Prompt: Copy each line of the listing below exactly and drop the images.

Exercise data:
_ _ _ _ _
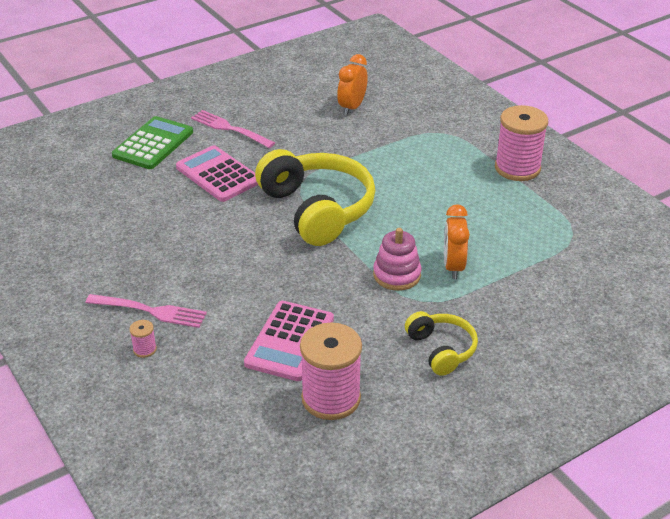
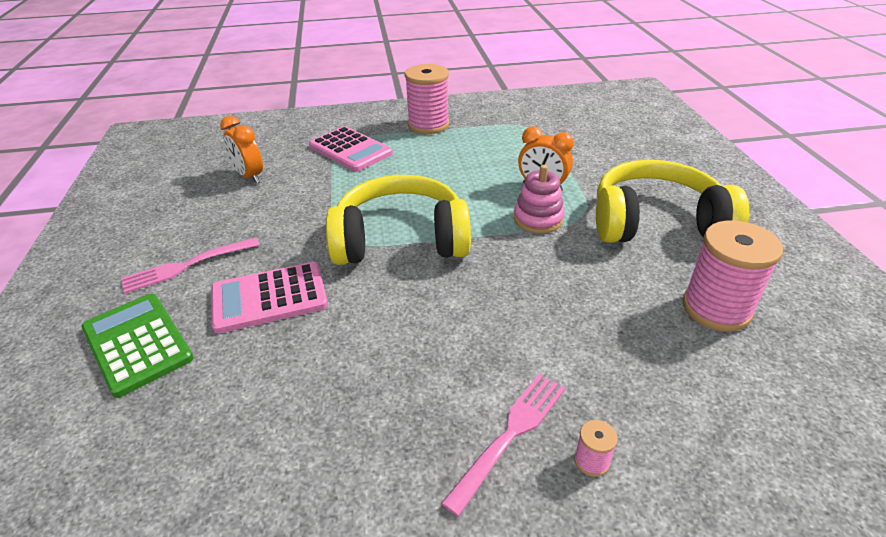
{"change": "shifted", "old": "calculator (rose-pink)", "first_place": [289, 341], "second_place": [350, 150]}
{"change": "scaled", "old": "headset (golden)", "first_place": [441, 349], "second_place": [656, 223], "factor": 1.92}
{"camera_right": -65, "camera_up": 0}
_ _ _ _ _
Output:
{"change": "shifted", "old": "calculator (rose-pink)", "first_place": [289, 341], "second_place": [350, 150]}
{"change": "scaled", "old": "headset (golden)", "first_place": [441, 349], "second_place": [656, 223], "factor": 1.92}
{"camera_right": -65, "camera_up": 0}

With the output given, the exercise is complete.